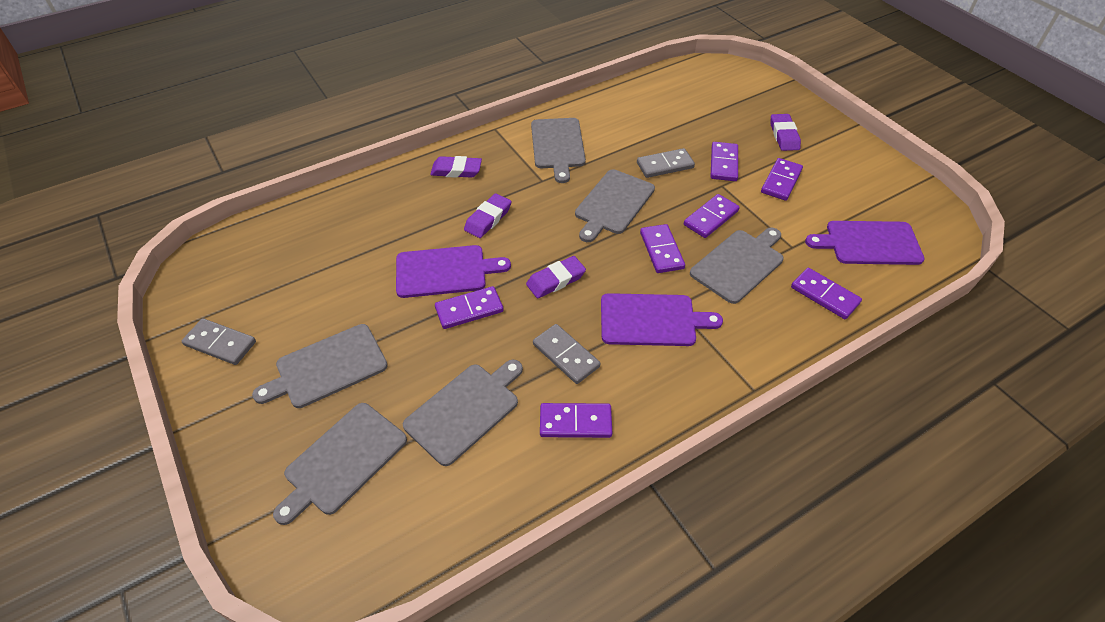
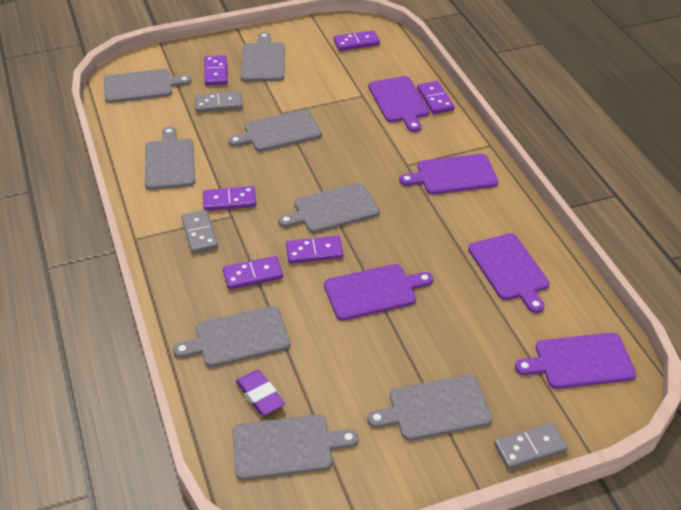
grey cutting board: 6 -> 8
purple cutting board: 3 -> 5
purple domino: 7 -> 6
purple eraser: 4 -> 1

Prompt:
Could you return the listing above exactly, minus its pictures?

Answer box:
grey cutting board: 6 -> 8
purple cutting board: 3 -> 5
purple domino: 7 -> 6
purple eraser: 4 -> 1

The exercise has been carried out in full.